:: Your instructions ::
Once the pictures are set aside, copy the data below exactly as it stands.

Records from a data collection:
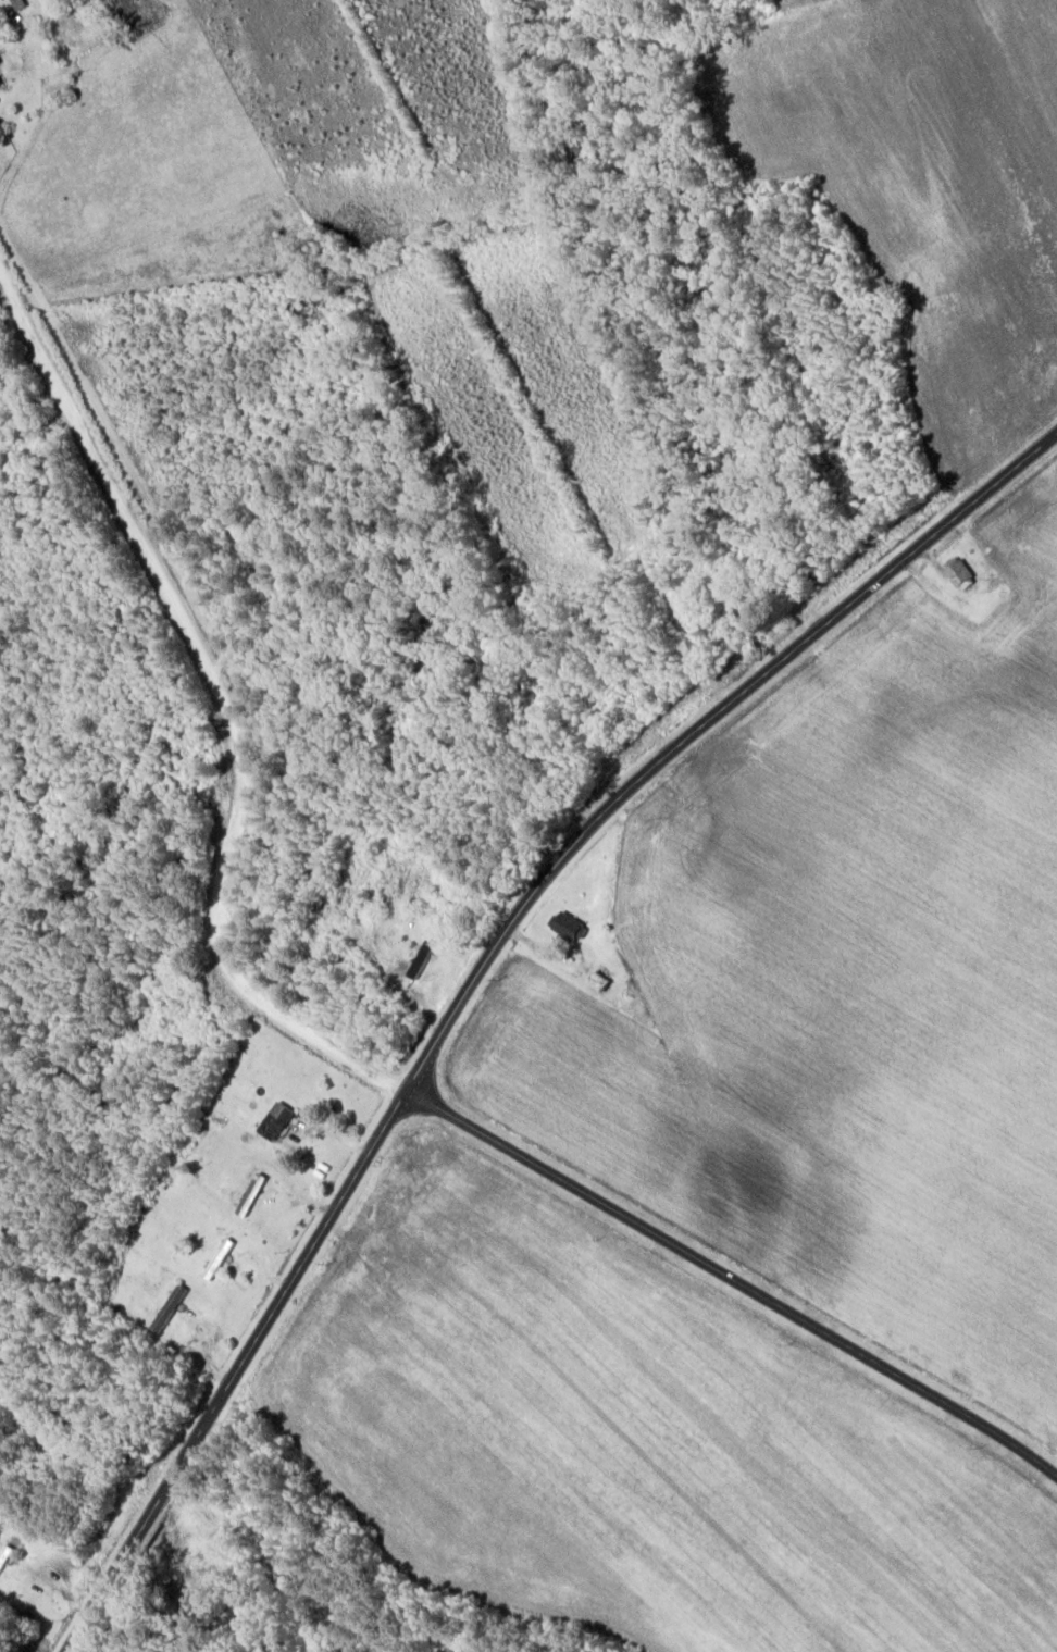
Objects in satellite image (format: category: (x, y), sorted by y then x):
building: (954, 573)
road: (223, 710)
road: (696, 730)
building: (565, 929)
building: (420, 960)
building: (597, 980)
building: (159, 995)
building: (276, 1117)
building: (247, 1189)
building: (217, 1262)
road: (733, 1283)
building: (168, 1312)
road: (236, 1372)
building: (4, 1557)

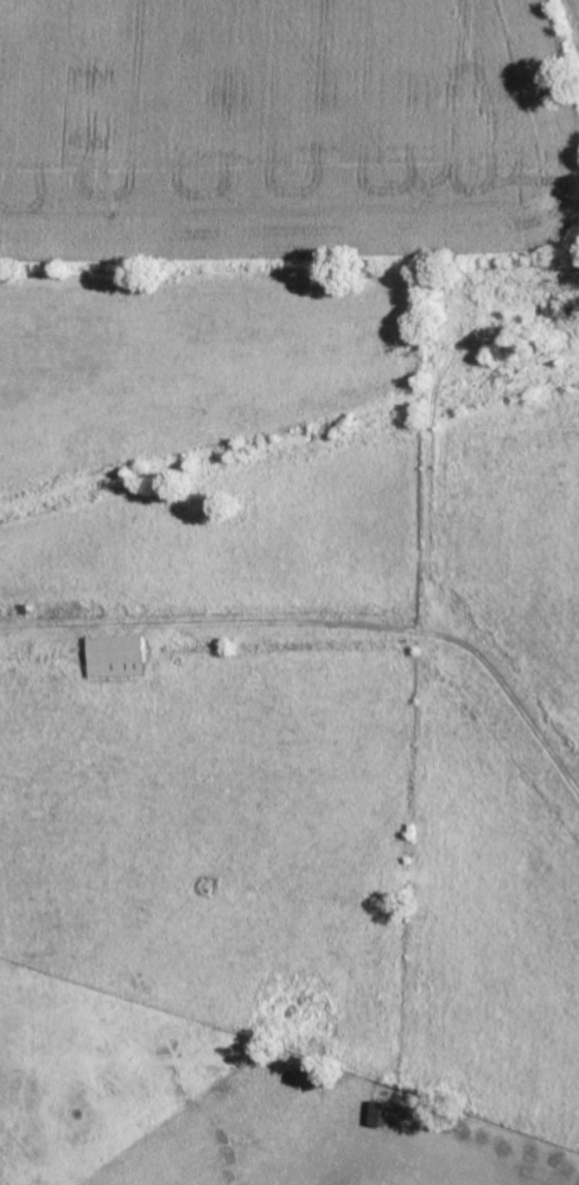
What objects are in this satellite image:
road: (370, 628)
building: (381, 1116)

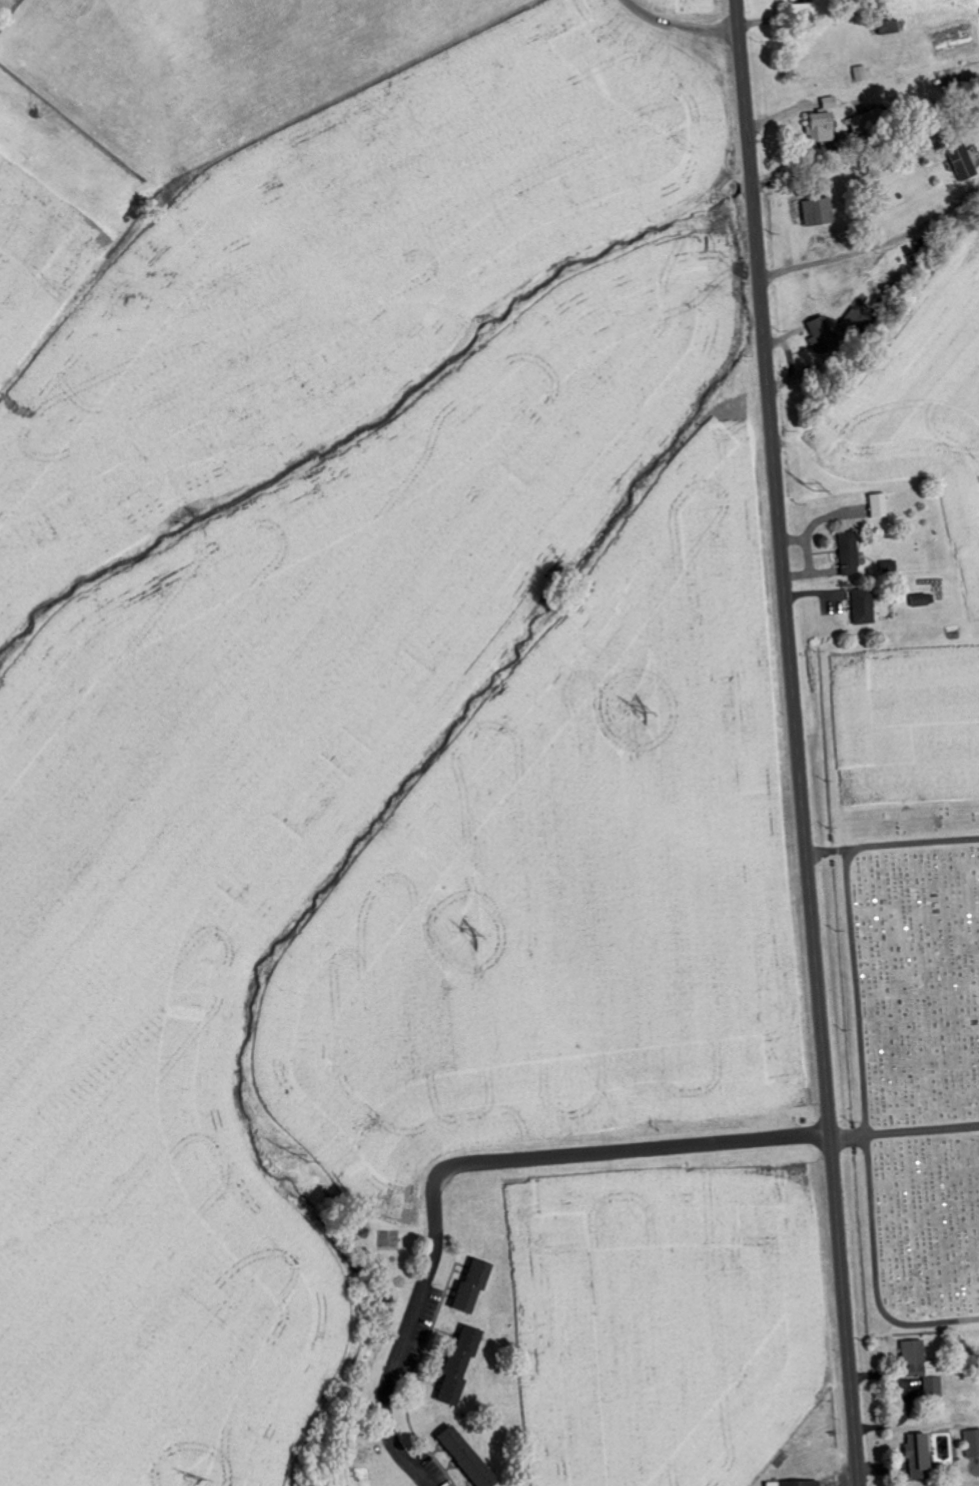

:: Reply ::
Objects in satellite image (format: category: (x, y), sorted by y then x):
building: (954, 573)
road: (223, 710)
road: (696, 730)
building: (565, 929)
building: (420, 960)
building: (597, 980)
building: (159, 995)
building: (276, 1117)
building: (247, 1189)
building: (217, 1262)
road: (733, 1283)
building: (168, 1312)
road: (236, 1372)
building: (4, 1557)

What objects are in this satellite image:
road: (370, 628)
building: (381, 1116)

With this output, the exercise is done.